- [EXERCISE PROMPT]
In the records below, begin at the line containing "ENC pin SW: D10 -> A6" and end at the line containing "GAS3: MQ-7 -> MQ-3"; quote every line in that span exactly, including both boundary lines, and no others.

- [SUPPLIED ENTRIES]
▽

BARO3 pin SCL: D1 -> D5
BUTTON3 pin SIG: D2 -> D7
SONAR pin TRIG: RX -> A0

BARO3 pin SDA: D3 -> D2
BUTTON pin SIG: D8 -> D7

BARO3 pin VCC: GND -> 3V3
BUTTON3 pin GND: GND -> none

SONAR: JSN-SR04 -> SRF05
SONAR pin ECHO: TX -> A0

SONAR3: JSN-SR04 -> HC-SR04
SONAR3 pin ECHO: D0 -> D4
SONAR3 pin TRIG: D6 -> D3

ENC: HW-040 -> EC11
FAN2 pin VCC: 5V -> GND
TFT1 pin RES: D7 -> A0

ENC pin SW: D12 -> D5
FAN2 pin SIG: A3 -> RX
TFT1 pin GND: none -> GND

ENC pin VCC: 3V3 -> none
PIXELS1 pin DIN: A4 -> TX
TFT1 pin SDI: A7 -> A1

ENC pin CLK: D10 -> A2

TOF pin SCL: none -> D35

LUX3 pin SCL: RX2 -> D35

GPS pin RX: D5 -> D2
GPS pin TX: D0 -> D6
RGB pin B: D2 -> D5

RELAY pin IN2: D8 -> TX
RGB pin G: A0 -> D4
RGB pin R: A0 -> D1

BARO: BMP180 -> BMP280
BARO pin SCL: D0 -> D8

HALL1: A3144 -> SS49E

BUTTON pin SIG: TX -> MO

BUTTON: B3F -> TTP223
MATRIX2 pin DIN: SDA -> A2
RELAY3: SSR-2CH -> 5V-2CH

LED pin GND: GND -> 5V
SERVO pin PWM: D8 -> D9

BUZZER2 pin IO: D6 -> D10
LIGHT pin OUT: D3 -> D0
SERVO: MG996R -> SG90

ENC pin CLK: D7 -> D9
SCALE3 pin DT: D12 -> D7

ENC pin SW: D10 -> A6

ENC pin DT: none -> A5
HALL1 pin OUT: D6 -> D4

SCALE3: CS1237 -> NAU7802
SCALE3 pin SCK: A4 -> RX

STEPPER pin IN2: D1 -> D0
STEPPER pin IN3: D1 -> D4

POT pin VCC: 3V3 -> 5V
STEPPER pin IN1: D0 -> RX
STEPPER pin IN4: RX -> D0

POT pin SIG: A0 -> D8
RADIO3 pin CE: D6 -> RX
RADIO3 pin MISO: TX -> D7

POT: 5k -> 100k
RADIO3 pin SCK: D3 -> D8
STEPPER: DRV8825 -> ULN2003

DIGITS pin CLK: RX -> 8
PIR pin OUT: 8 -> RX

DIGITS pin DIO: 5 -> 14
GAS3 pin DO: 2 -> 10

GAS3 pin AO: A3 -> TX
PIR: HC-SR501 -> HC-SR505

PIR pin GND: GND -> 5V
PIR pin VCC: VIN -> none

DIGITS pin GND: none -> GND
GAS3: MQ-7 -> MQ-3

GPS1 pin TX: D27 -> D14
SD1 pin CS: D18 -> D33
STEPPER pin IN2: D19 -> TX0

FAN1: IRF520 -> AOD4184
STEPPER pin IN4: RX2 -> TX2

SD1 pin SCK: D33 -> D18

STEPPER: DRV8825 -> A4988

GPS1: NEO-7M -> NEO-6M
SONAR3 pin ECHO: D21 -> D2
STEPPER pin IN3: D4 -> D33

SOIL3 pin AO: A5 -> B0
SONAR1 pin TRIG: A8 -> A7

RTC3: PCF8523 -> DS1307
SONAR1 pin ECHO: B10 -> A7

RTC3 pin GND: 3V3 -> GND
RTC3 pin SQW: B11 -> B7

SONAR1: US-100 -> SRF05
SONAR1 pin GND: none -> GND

△

- [FINAL ANSWER]
ENC pin SW: D10 -> A6

ENC pin DT: none -> A5
HALL1 pin OUT: D6 -> D4

SCALE3: CS1237 -> NAU7802
SCALE3 pin SCK: A4 -> RX

STEPPER pin IN2: D1 -> D0
STEPPER pin IN3: D1 -> D4

POT pin VCC: 3V3 -> 5V
STEPPER pin IN1: D0 -> RX
STEPPER pin IN4: RX -> D0

POT pin SIG: A0 -> D8
RADIO3 pin CE: D6 -> RX
RADIO3 pin MISO: TX -> D7

POT: 5k -> 100k
RADIO3 pin SCK: D3 -> D8
STEPPER: DRV8825 -> ULN2003

DIGITS pin CLK: RX -> 8
PIR pin OUT: 8 -> RX

DIGITS pin DIO: 5 -> 14
GAS3 pin DO: 2 -> 10

GAS3 pin AO: A3 -> TX
PIR: HC-SR501 -> HC-SR505

PIR pin GND: GND -> 5V
PIR pin VCC: VIN -> none

DIGITS pin GND: none -> GND
GAS3: MQ-7 -> MQ-3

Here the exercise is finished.